### PROBLEM TO WORK ON
Wherever the string "triangle" appears in a line of the listing below, report that line.
___
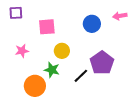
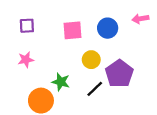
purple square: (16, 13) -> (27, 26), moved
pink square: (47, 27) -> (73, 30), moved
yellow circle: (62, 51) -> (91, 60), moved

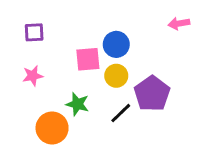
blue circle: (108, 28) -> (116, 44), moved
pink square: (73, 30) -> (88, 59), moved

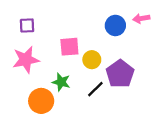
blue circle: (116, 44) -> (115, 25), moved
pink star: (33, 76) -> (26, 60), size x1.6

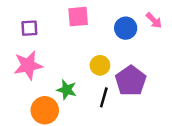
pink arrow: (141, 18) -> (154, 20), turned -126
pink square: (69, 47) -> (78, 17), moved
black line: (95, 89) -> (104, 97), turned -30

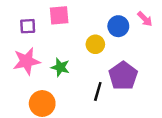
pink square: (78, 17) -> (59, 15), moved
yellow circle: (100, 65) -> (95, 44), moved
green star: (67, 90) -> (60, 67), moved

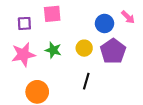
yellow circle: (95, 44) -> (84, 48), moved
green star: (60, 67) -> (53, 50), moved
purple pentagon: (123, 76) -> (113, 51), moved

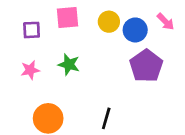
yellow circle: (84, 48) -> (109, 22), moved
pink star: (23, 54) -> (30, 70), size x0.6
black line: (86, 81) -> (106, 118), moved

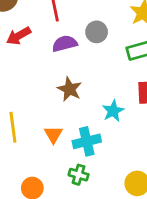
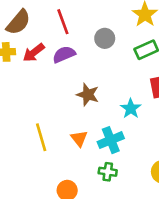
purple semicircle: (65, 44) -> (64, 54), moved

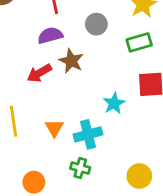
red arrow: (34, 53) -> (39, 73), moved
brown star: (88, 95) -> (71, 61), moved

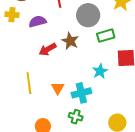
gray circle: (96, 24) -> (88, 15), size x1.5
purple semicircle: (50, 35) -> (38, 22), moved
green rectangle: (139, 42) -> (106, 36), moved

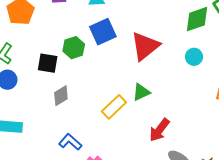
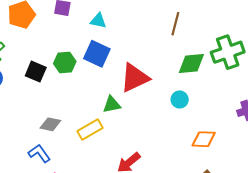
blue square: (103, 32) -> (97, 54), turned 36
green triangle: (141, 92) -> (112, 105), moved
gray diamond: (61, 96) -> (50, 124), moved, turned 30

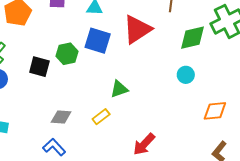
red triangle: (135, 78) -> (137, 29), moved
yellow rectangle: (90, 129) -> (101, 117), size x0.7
___
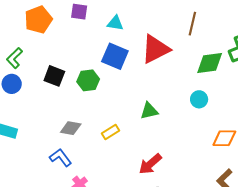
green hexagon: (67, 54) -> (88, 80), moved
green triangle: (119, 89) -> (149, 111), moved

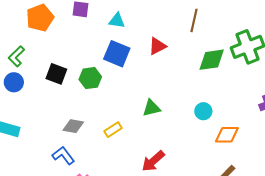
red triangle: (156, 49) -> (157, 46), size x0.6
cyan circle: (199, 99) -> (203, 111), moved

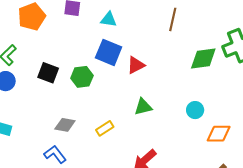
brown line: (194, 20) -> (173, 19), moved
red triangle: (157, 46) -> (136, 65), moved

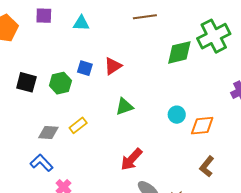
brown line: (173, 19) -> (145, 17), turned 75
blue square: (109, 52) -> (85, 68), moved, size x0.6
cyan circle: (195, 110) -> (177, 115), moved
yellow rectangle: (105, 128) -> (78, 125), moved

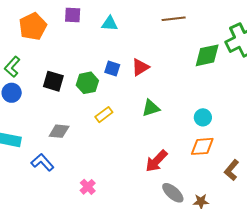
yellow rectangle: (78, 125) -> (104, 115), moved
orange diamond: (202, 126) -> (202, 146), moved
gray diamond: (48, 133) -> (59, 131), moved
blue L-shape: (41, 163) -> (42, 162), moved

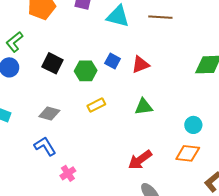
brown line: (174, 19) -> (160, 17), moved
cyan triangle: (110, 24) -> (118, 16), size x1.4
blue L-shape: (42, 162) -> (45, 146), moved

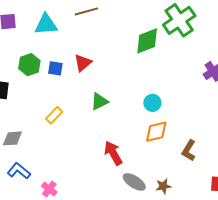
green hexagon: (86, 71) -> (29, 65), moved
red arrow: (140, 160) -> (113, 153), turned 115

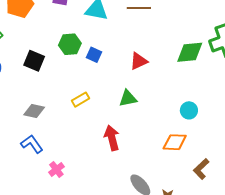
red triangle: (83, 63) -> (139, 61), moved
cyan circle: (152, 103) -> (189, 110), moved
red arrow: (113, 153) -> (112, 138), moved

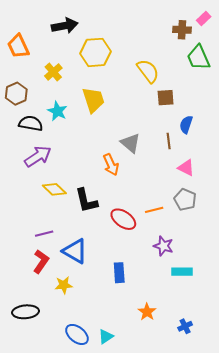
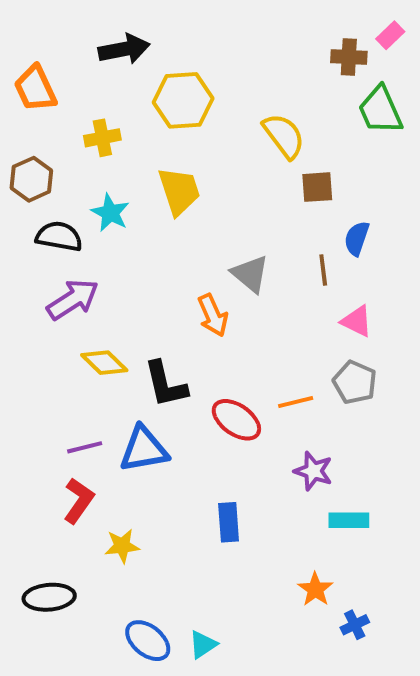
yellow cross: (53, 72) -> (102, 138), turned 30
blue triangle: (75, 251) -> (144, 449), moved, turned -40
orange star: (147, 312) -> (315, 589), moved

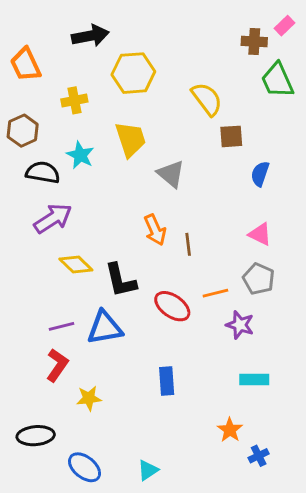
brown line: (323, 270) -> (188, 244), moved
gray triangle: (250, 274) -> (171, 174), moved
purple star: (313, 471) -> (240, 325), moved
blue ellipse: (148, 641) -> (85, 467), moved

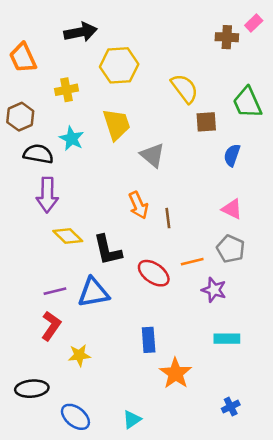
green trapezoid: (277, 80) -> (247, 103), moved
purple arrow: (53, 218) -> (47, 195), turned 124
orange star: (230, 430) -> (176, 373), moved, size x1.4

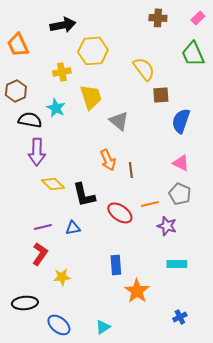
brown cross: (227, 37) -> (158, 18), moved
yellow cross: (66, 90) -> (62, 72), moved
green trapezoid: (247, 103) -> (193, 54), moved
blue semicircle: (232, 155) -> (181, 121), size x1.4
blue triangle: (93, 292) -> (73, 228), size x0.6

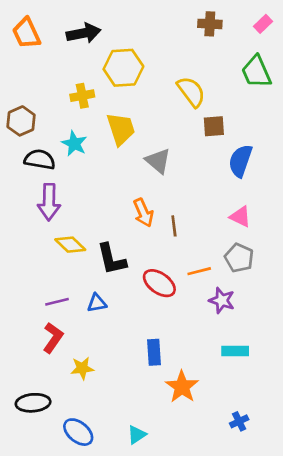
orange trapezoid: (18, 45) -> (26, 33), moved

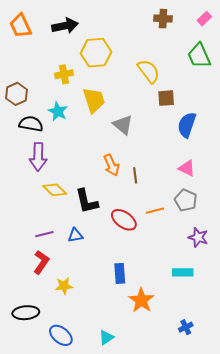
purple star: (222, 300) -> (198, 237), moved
___
### OUTPUT BELOW
green triangle: (141, 92) -> (112, 105), moved
red triangle: (135, 78) -> (137, 29), moved
green triangle: (119, 89) -> (149, 111), moved
red triangle: (156, 49) -> (157, 46), size x0.6
red triangle: (157, 46) -> (136, 65), moved
cyan triangle: (110, 24) -> (118, 16), size x1.4
red triangle: (83, 63) -> (139, 61), moved
blue triangle: (75, 251) -> (144, 449), moved, turned -40
gray triangle: (250, 274) -> (171, 174), moved
blue triangle: (93, 292) -> (73, 228), size x0.6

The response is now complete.